- Exercise material
==============================
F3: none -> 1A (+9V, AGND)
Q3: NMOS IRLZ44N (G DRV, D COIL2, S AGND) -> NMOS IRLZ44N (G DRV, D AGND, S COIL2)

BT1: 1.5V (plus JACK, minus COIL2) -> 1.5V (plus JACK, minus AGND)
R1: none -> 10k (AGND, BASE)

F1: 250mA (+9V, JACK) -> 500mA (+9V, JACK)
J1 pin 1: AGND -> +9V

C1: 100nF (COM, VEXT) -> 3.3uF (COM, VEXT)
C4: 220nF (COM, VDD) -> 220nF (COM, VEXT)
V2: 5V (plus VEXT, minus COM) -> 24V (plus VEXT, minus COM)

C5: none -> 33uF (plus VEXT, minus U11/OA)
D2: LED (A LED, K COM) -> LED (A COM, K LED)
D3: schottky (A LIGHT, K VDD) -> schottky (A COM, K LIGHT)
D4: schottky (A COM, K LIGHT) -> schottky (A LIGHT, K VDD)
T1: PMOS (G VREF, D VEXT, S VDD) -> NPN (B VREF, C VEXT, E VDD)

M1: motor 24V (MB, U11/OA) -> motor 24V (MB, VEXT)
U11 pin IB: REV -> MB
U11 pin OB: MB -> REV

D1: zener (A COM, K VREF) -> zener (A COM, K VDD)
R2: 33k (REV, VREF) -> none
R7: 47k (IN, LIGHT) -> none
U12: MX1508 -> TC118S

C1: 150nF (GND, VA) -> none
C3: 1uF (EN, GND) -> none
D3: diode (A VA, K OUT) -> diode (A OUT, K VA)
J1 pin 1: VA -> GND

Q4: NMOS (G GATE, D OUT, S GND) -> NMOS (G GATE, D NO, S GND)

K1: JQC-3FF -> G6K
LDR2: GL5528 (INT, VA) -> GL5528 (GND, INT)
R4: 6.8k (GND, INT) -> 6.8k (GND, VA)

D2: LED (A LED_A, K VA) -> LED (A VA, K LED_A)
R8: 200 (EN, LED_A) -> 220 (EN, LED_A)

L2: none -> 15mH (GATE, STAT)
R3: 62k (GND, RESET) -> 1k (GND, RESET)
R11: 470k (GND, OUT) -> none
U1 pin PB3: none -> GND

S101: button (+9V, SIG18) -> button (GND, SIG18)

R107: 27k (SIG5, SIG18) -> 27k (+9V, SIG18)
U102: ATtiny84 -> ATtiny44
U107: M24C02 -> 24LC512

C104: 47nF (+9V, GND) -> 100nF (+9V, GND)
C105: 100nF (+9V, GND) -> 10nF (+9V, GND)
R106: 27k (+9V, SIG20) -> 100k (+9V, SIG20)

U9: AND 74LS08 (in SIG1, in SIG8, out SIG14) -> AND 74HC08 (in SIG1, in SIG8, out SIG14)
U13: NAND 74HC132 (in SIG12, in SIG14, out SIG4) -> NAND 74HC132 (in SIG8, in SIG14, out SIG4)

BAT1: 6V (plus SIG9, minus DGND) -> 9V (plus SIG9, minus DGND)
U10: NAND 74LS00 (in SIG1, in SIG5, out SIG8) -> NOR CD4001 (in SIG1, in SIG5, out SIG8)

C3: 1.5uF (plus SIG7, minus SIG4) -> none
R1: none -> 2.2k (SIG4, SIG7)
==============================
- The problem
Select and copy each line from the data that includes the word "AGND".

- Reply
F3: none -> 1A (+9V, AGND)
Q3: NMOS IRLZ44N (G DRV, D COIL2, S AGND) -> NMOS IRLZ44N (G DRV, D AGND, S COIL2)
BT1: 1.5V (plus JACK, minus COIL2) -> 1.5V (plus JACK, minus AGND)
R1: none -> 10k (AGND, BASE)
J1 pin 1: AGND -> +9V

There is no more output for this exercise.